• _What is expected_: Beneath this instruction is a block of data; output from it exactly the lines that run from the one containing "grey book [268,282,355,345]" through the one containing "black mouse [466,306,540,350] -> none", inclusive.

• _Entries shown_:
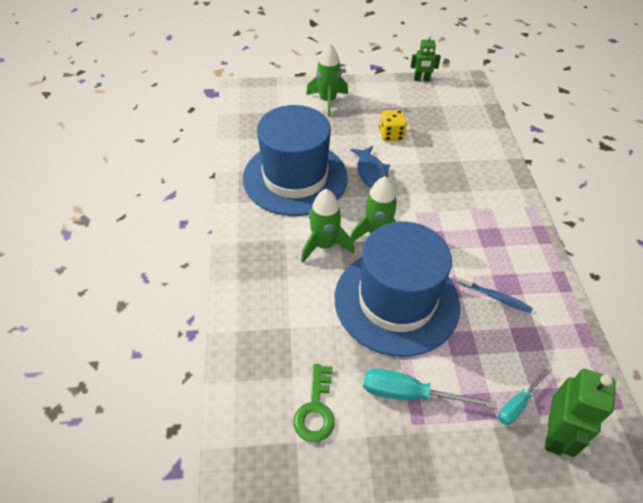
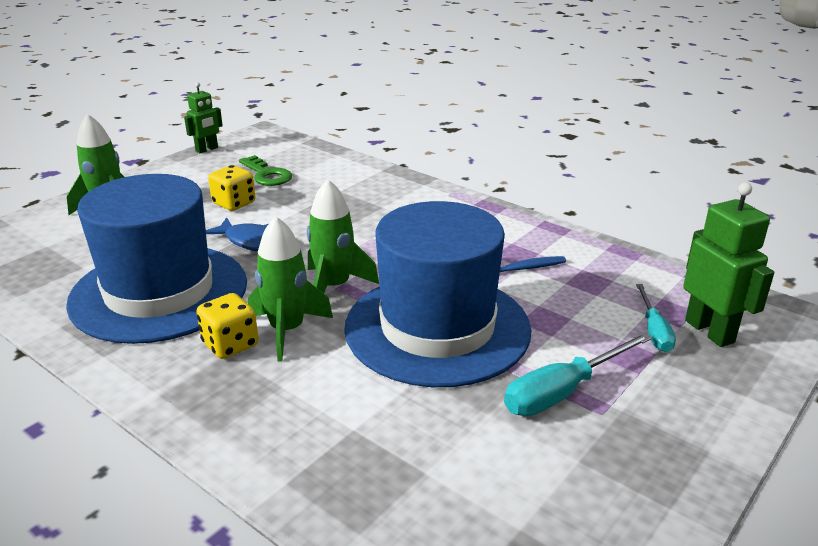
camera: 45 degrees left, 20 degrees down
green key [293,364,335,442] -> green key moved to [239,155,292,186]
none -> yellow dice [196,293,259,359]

---

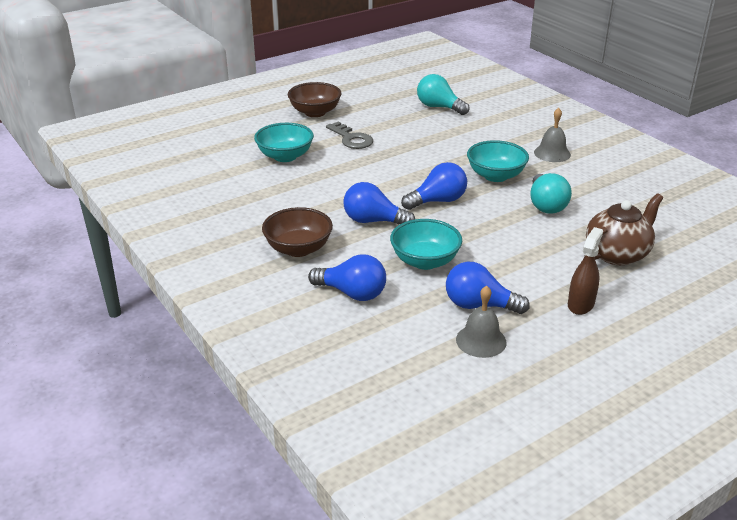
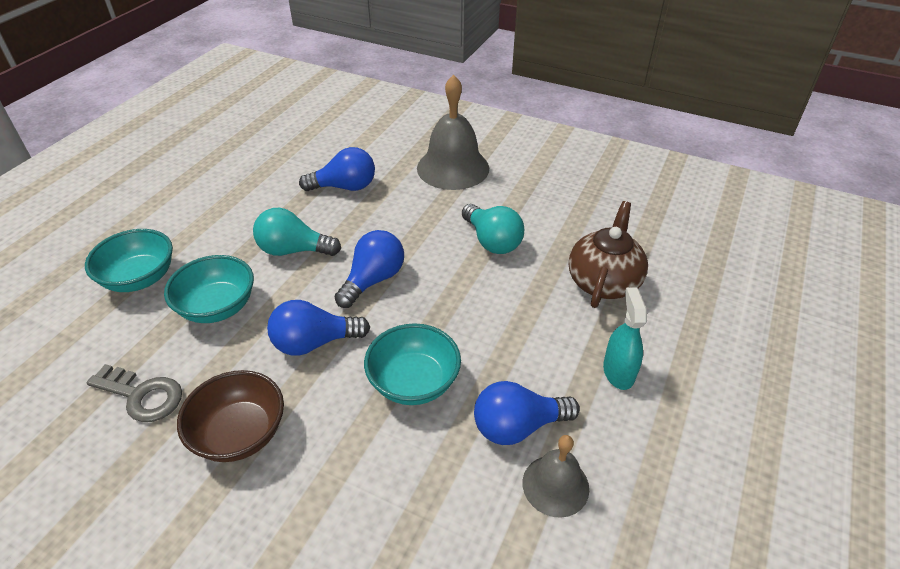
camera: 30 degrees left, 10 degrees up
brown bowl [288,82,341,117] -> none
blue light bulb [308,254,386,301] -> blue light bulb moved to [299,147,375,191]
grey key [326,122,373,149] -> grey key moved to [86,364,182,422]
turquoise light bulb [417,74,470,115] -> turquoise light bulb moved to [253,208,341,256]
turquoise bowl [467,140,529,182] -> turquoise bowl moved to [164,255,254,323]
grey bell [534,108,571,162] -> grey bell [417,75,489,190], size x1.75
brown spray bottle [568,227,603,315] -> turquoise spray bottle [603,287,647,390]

==

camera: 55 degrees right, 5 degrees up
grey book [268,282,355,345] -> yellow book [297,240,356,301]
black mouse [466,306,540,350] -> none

• _Answer_:
grey book [268,282,355,345] -> yellow book [297,240,356,301]
black mouse [466,306,540,350] -> none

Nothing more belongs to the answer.